Determine the number of lines in the listing below in which the word "grey" is present, and state it without comment.
── Data
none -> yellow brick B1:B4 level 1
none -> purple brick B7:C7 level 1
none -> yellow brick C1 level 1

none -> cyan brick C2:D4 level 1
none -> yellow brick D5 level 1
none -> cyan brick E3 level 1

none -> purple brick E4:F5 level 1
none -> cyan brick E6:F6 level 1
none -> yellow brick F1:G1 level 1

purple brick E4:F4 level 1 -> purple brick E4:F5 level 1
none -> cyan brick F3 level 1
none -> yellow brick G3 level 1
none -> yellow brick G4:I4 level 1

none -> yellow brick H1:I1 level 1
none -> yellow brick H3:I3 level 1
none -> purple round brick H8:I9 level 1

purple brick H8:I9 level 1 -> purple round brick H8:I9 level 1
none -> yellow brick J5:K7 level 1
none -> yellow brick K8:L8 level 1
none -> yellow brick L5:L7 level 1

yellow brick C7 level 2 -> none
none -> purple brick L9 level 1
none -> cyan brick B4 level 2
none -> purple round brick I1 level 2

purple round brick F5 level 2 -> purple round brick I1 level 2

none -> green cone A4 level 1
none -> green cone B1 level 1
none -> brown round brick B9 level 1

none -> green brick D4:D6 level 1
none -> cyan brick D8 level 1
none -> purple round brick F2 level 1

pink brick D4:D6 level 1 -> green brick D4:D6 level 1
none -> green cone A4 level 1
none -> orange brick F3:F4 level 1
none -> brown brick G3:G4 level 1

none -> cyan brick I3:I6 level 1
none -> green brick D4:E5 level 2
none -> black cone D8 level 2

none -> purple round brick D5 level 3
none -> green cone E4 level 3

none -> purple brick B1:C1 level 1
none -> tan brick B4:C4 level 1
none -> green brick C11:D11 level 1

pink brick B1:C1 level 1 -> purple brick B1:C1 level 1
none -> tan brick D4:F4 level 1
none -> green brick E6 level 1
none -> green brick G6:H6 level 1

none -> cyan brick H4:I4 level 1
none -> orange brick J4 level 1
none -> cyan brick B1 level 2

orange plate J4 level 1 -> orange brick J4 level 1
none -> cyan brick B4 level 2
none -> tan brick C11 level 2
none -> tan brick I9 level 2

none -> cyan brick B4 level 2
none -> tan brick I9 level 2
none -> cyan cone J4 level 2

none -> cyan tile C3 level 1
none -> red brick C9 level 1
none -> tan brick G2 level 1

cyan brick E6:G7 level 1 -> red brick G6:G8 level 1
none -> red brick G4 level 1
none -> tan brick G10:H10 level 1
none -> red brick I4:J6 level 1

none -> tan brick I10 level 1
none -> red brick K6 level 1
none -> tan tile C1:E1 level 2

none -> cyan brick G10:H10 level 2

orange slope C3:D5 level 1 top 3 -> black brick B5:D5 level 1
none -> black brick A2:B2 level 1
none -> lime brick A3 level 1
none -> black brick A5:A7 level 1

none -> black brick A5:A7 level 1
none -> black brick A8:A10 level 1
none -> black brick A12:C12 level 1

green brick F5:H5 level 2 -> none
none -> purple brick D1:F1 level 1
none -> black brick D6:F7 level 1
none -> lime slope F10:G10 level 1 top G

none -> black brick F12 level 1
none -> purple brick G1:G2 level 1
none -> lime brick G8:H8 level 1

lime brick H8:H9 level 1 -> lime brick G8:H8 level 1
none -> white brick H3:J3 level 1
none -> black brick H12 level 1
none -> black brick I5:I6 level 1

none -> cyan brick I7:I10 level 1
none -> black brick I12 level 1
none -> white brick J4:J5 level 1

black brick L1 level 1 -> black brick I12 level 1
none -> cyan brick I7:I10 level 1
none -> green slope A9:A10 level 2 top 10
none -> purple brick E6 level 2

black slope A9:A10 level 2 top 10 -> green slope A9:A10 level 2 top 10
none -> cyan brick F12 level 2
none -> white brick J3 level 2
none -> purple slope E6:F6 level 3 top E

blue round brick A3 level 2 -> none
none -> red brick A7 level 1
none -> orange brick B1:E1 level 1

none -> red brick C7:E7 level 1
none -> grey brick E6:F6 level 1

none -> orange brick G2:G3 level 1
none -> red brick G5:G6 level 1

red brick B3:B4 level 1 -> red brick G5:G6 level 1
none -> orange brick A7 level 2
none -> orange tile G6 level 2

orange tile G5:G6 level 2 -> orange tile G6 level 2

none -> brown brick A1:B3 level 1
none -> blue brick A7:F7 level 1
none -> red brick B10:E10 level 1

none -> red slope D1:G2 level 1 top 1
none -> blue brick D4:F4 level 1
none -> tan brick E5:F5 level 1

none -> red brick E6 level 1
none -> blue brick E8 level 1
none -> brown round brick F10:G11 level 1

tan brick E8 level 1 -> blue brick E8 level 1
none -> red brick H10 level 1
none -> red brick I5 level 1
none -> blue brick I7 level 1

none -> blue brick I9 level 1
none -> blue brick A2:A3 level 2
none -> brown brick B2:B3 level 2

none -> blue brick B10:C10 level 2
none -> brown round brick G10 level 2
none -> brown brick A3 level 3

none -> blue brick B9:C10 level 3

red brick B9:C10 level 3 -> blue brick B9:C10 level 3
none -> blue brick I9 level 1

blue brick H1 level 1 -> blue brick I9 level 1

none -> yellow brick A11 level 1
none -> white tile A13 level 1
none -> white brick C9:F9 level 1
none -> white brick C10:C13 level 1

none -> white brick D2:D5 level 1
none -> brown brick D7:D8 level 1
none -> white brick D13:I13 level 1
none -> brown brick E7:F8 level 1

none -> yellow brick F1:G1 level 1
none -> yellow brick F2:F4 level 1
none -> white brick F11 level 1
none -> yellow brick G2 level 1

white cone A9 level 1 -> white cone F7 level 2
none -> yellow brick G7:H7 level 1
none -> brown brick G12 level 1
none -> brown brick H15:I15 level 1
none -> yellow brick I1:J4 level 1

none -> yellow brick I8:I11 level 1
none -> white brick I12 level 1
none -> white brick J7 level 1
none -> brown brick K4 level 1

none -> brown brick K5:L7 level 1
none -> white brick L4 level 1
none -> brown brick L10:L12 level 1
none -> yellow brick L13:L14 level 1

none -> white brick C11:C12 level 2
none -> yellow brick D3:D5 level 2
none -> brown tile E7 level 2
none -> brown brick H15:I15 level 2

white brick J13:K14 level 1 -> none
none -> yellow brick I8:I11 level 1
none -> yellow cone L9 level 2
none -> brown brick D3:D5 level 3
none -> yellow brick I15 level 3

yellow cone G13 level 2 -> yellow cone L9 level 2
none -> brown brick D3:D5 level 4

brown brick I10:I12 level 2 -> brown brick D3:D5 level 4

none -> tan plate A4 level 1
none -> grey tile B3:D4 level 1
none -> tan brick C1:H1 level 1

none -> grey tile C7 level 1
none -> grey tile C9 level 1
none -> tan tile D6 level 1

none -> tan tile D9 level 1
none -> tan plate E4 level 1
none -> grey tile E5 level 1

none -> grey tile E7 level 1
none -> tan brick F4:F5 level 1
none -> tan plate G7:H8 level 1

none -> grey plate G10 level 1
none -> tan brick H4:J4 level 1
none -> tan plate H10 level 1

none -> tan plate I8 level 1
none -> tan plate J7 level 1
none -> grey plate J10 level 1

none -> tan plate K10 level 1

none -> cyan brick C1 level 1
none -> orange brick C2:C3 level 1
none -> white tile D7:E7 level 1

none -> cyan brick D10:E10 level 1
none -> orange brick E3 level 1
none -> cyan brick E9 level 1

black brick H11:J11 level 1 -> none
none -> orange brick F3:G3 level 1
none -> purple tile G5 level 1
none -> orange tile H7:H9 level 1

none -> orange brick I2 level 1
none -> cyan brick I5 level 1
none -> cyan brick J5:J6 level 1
────
- Answer section
8